(Beginning of Information provided)
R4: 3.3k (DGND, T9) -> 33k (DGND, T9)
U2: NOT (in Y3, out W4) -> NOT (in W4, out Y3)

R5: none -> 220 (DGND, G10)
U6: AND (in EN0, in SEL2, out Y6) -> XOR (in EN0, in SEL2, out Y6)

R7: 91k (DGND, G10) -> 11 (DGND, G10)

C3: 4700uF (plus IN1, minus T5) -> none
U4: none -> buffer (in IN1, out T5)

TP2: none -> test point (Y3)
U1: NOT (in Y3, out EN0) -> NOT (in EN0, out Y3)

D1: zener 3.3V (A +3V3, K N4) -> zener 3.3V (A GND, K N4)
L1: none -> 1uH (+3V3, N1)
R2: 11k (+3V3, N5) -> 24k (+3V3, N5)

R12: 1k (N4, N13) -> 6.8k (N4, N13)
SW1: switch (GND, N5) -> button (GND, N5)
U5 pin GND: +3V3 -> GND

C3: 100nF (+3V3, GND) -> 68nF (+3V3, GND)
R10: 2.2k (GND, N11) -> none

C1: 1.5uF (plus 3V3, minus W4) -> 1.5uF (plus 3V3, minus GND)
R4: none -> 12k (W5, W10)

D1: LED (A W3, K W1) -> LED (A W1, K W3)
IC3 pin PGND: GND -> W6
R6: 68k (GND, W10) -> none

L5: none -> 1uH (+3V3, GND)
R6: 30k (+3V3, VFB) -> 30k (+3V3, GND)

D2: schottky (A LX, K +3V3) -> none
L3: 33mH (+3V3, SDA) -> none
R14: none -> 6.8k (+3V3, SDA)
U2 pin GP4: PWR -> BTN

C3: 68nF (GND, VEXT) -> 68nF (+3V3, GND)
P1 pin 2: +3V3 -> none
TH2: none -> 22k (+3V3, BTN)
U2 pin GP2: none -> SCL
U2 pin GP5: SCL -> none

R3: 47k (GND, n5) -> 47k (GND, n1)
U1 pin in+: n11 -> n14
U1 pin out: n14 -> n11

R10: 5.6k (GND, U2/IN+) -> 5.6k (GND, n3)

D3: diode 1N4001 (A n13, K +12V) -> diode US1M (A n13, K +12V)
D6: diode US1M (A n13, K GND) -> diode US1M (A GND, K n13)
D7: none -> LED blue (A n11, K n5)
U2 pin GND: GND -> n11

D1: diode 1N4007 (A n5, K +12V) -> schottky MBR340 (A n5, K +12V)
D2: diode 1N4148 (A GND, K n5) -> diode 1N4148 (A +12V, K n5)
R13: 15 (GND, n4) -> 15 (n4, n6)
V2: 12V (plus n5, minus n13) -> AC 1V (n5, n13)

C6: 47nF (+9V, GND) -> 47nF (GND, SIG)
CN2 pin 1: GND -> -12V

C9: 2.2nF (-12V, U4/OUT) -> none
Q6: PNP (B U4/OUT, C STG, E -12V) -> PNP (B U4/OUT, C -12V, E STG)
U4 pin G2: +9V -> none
(End of Information provided)
### Work instruction
If a line above contains the string "diode", count it, then give the total and nothing else.

### Problem solution
4